- _Records for processing_

-- Opening Marker --

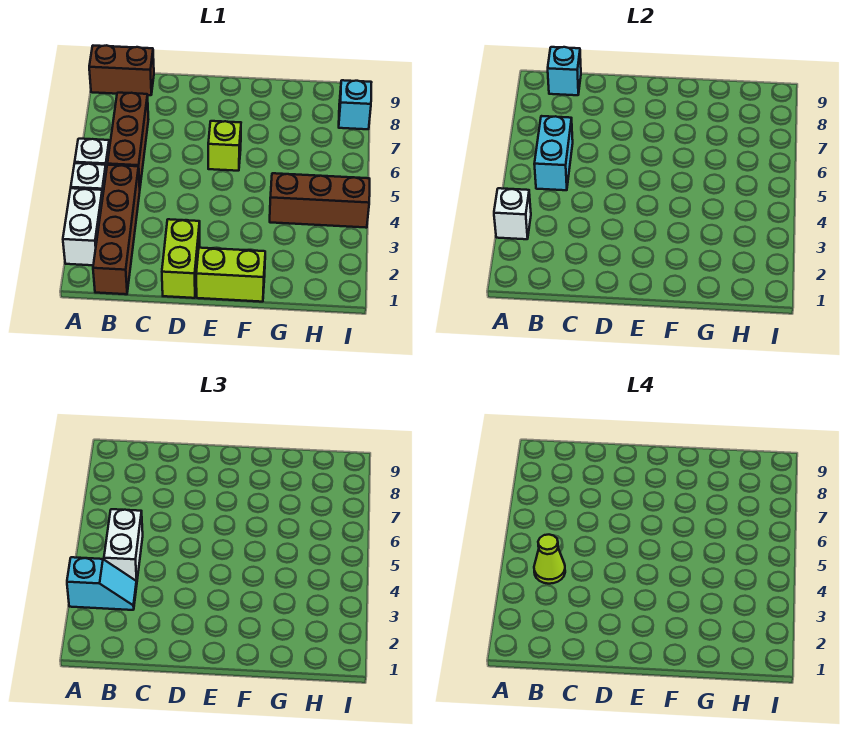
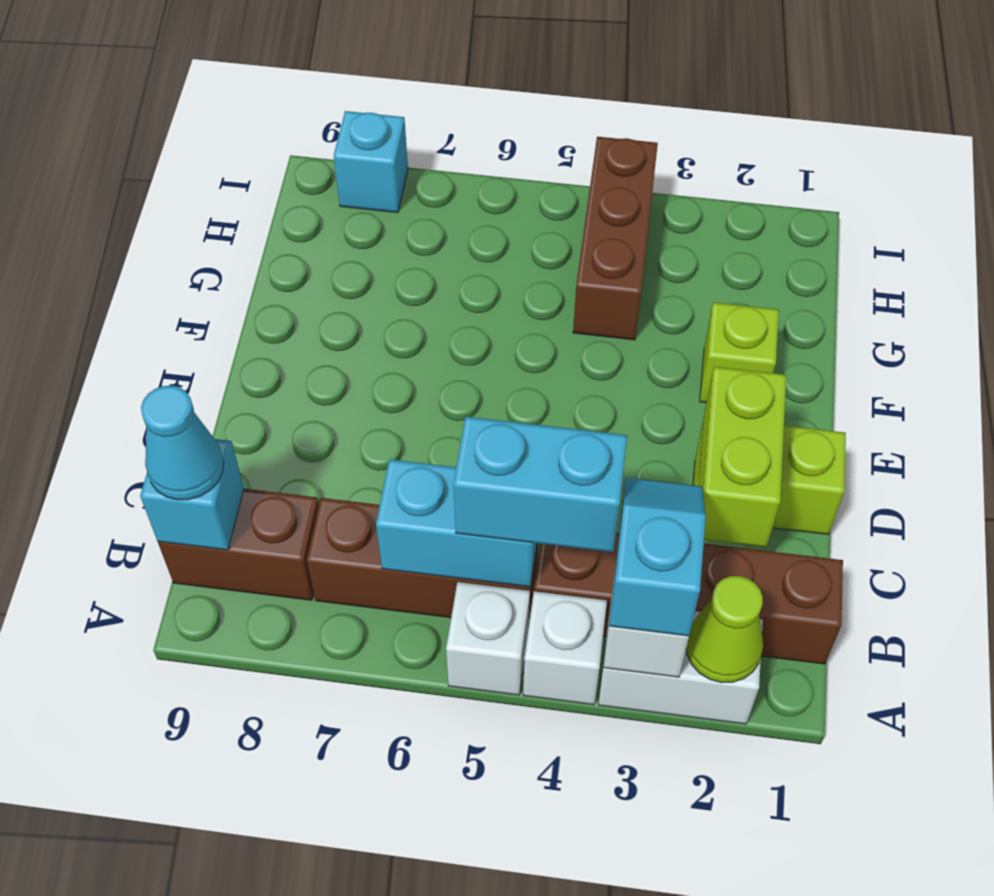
brown brick A9:B9 level 1 -> brown brick B8:B9 level 1
white brick B4:B5 level 3 -> cyan brick B4:B5 level 3
lime cone B4 level 4 -> lime cone A2 level 2
none -> cyan cone B9 level 3
lime brick E1:F1 level 1 -> lime brick C2:D2 level 2
lime brick E6 level 1 -> lime brick F2 level 1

-- Closing Marker --

Beginning with the line containing "white brick B4:B5" and ending with the last line of the listing above, return every line exactly and nothing else.

white brick B4:B5 level 3 -> cyan brick B4:B5 level 3
lime cone B4 level 4 -> lime cone A2 level 2
none -> cyan cone B9 level 3
lime brick E1:F1 level 1 -> lime brick C2:D2 level 2
lime brick E6 level 1 -> lime brick F2 level 1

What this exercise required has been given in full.